* EXERCISE AIM
An unchanged copy of every record below, without pictures, is the goal.
══ GIVEN DATA ══
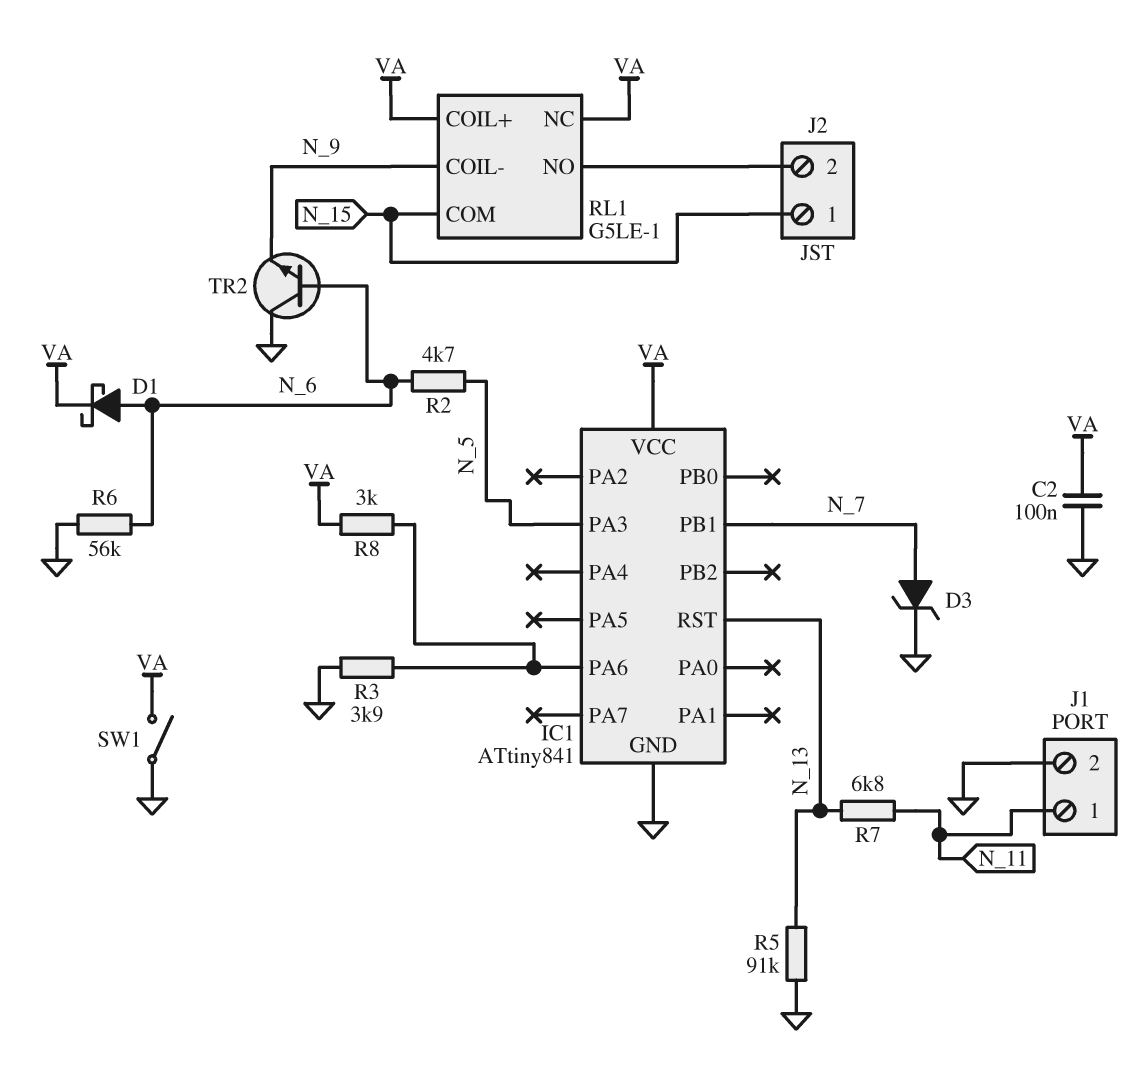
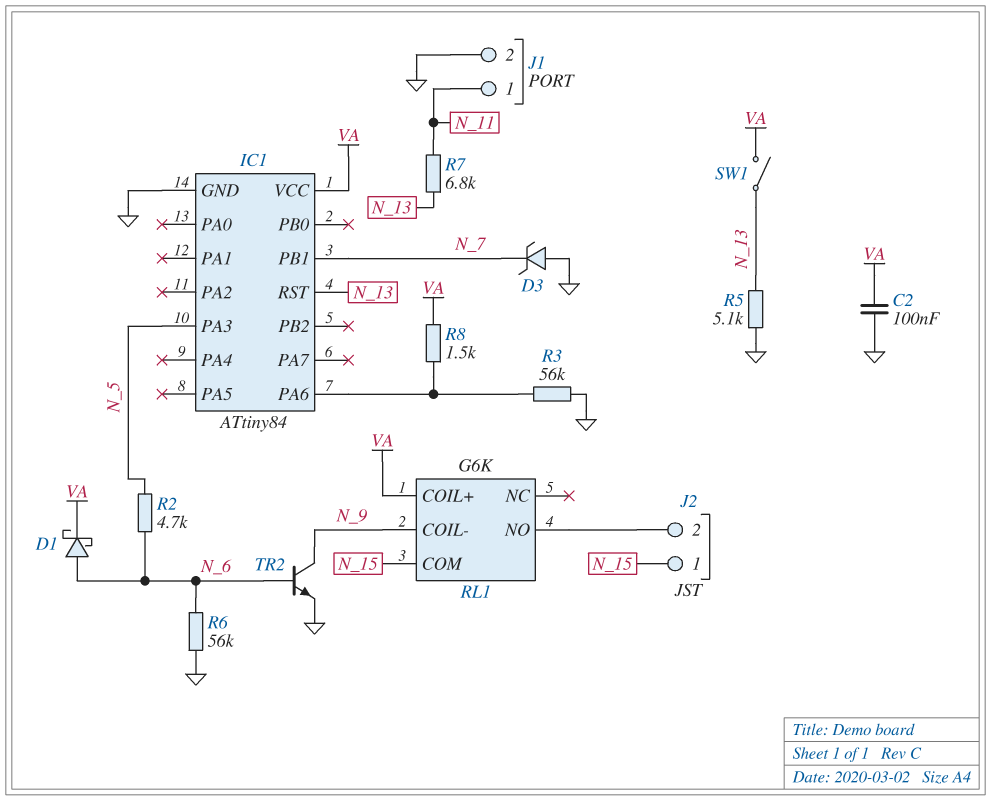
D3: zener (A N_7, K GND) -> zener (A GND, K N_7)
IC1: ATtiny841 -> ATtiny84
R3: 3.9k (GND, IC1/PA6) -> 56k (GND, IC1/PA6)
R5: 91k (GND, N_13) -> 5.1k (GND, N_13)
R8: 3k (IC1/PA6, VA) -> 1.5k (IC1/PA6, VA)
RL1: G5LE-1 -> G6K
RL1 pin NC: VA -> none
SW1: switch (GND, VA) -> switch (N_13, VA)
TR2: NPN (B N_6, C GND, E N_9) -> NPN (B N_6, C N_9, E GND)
═══
* RESULT OF THIS TASK
D3: zener (A N_7, K GND) -> zener (A GND, K N_7)
IC1: ATtiny841 -> ATtiny84
R3: 3.9k (GND, IC1/PA6) -> 56k (GND, IC1/PA6)
R5: 91k (GND, N_13) -> 5.1k (GND, N_13)
R8: 3k (IC1/PA6, VA) -> 1.5k (IC1/PA6, VA)
RL1: G5LE-1 -> G6K
RL1 pin NC: VA -> none
SW1: switch (GND, VA) -> switch (N_13, VA)
TR2: NPN (B N_6, C GND, E N_9) -> NPN (B N_6, C N_9, E GND)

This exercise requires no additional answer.